» **PROBLEM STATEMENT**
Output every record below precisely as it is written.

» **DATA SUPPLIED**
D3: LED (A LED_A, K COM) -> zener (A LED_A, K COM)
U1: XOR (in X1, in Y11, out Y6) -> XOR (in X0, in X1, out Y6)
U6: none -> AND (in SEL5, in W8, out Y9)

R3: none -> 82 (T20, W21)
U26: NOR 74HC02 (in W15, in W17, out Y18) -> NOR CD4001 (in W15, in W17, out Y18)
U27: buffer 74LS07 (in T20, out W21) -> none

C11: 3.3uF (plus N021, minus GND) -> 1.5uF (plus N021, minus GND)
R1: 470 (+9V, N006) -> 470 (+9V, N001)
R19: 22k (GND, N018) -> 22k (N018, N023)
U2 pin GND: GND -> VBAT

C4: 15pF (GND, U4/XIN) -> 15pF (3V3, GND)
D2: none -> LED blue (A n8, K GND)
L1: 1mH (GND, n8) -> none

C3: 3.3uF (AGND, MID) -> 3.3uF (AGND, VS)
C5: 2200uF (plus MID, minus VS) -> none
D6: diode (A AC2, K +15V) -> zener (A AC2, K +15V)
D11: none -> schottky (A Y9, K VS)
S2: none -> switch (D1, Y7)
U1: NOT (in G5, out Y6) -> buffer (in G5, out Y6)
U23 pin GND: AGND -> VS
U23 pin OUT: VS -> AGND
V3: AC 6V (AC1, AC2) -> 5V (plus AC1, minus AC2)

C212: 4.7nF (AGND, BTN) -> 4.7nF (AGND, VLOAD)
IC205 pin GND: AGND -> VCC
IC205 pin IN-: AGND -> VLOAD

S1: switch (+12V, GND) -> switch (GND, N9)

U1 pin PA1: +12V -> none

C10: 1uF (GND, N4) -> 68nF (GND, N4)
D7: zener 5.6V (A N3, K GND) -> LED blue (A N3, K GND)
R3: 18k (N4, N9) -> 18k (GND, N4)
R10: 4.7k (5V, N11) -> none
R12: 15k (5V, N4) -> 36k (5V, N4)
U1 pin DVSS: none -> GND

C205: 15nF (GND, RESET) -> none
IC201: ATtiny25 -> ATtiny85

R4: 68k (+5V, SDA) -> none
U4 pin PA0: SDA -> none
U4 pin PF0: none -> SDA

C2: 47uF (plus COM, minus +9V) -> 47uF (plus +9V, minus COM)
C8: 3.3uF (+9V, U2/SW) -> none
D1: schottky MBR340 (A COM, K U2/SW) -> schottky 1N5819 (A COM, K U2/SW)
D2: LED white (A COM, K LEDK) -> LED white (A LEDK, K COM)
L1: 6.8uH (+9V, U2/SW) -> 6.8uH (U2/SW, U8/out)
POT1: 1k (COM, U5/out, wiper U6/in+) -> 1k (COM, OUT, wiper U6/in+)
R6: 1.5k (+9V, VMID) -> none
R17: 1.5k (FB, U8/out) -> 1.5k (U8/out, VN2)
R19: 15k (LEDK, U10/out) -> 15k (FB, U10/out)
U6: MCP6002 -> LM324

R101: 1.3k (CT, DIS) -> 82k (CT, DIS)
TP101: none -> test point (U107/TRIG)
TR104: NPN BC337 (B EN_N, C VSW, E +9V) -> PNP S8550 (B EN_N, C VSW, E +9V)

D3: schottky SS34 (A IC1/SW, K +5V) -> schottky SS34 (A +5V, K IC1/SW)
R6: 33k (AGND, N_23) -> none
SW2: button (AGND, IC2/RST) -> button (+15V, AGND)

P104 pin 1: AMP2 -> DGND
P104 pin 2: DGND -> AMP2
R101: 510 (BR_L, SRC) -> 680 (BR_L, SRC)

» **RESULT FOR THIS EXERCISE**
D3: LED (A LED_A, K COM) -> zener (A LED_A, K COM)
U1: XOR (in X1, in Y11, out Y6) -> XOR (in X0, in X1, out Y6)
U6: none -> AND (in SEL5, in W8, out Y9)

R3: none -> 82 (T20, W21)
U26: NOR 74HC02 (in W15, in W17, out Y18) -> NOR CD4001 (in W15, in W17, out Y18)
U27: buffer 74LS07 (in T20, out W21) -> none

C11: 3.3uF (plus N021, minus GND) -> 1.5uF (plus N021, minus GND)
R1: 470 (+9V, N006) -> 470 (+9V, N001)
R19: 22k (GND, N018) -> 22k (N018, N023)
U2 pin GND: GND -> VBAT

C4: 15pF (GND, U4/XIN) -> 15pF (3V3, GND)
D2: none -> LED blue (A n8, K GND)
L1: 1mH (GND, n8) -> none

C3: 3.3uF (AGND, MID) -> 3.3uF (AGND, VS)
C5: 2200uF (plus MID, minus VS) -> none
D6: diode (A AC2, K +15V) -> zener (A AC2, K +15V)
D11: none -> schottky (A Y9, K VS)
S2: none -> switch (D1, Y7)
U1: NOT (in G5, out Y6) -> buffer (in G5, out Y6)
U23 pin GND: AGND -> VS
U23 pin OUT: VS -> AGND
V3: AC 6V (AC1, AC2) -> 5V (plus AC1, minus AC2)

C212: 4.7nF (AGND, BTN) -> 4.7nF (AGND, VLOAD)
IC205 pin GND: AGND -> VCC
IC205 pin IN-: AGND -> VLOAD

S1: switch (+12V, GND) -> switch (GND, N9)

U1 pin PA1: +12V -> none

C10: 1uF (GND, N4) -> 68nF (GND, N4)
D7: zener 5.6V (A N3, K GND) -> LED blue (A N3, K GND)
R3: 18k (N4, N9) -> 18k (GND, N4)
R10: 4.7k (5V, N11) -> none
R12: 15k (5V, N4) -> 36k (5V, N4)
U1 pin DVSS: none -> GND

C205: 15nF (GND, RESET) -> none
IC201: ATtiny25 -> ATtiny85

R4: 68k (+5V, SDA) -> none
U4 pin PA0: SDA -> none
U4 pin PF0: none -> SDA

C2: 47uF (plus COM, minus +9V) -> 47uF (plus +9V, minus COM)
C8: 3.3uF (+9V, U2/SW) -> none
D1: schottky MBR340 (A COM, K U2/SW) -> schottky 1N5819 (A COM, K U2/SW)
D2: LED white (A COM, K LEDK) -> LED white (A LEDK, K COM)
L1: 6.8uH (+9V, U2/SW) -> 6.8uH (U2/SW, U8/out)
POT1: 1k (COM, U5/out, wiper U6/in+) -> 1k (COM, OUT, wiper U6/in+)
R6: 1.5k (+9V, VMID) -> none
R17: 1.5k (FB, U8/out) -> 1.5k (U8/out, VN2)
R19: 15k (LEDK, U10/out) -> 15k (FB, U10/out)
U6: MCP6002 -> LM324

R101: 1.3k (CT, DIS) -> 82k (CT, DIS)
TP101: none -> test point (U107/TRIG)
TR104: NPN BC337 (B EN_N, C VSW, E +9V) -> PNP S8550 (B EN_N, C VSW, E +9V)

D3: schottky SS34 (A IC1/SW, K +5V) -> schottky SS34 (A +5V, K IC1/SW)
R6: 33k (AGND, N_23) -> none
SW2: button (AGND, IC2/RST) -> button (+15V, AGND)

P104 pin 1: AMP2 -> DGND
P104 pin 2: DGND -> AMP2
R101: 510 (BR_L, SRC) -> 680 (BR_L, SRC)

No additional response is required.